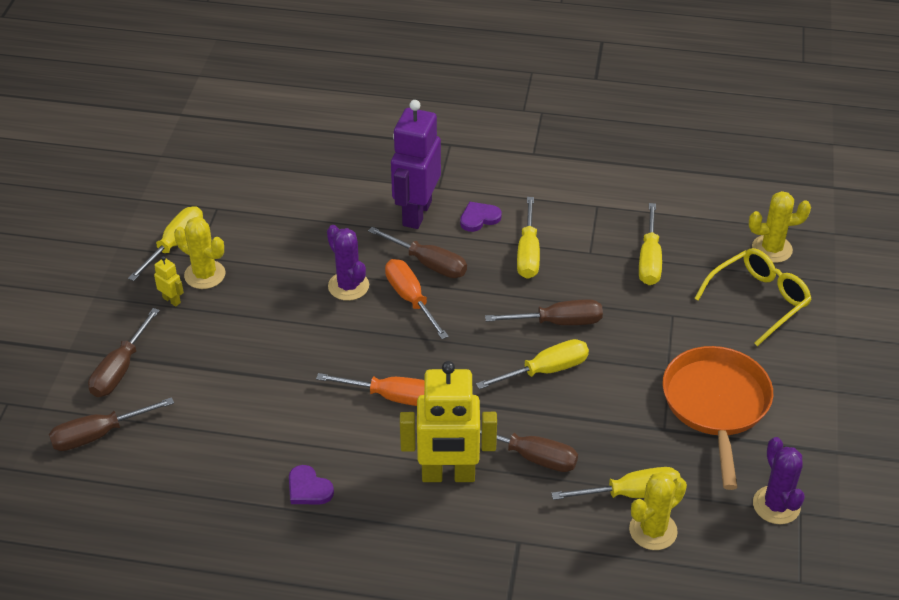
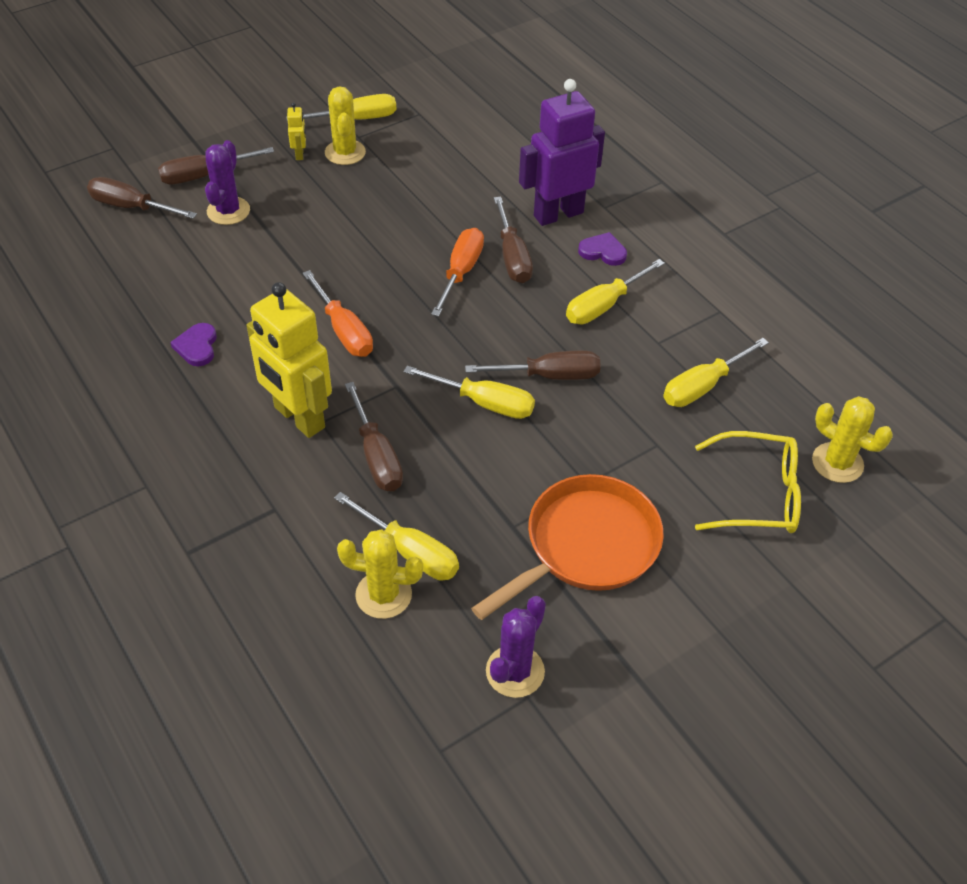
camera: 45 degrees right, 5 degrees up
(348, 286) = (430, 230): purple cactus -> purple cactus (228, 211)
(559, 322) = (550, 376): brown screwdriver -> brown screwdriver turned 45 degrees counterclockwise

**WHAT TO WORK ON:**
The listing above is to be retyped word for word, with the pictures omitted.

**SOLUTION FOR THIS PROBLEM:**
camera: 45 degrees right, 5 degrees up
(348, 286) = (430, 230): purple cactus -> purple cactus (228, 211)
(559, 322) = (550, 376): brown screwdriver -> brown screwdriver turned 45 degrees counterclockwise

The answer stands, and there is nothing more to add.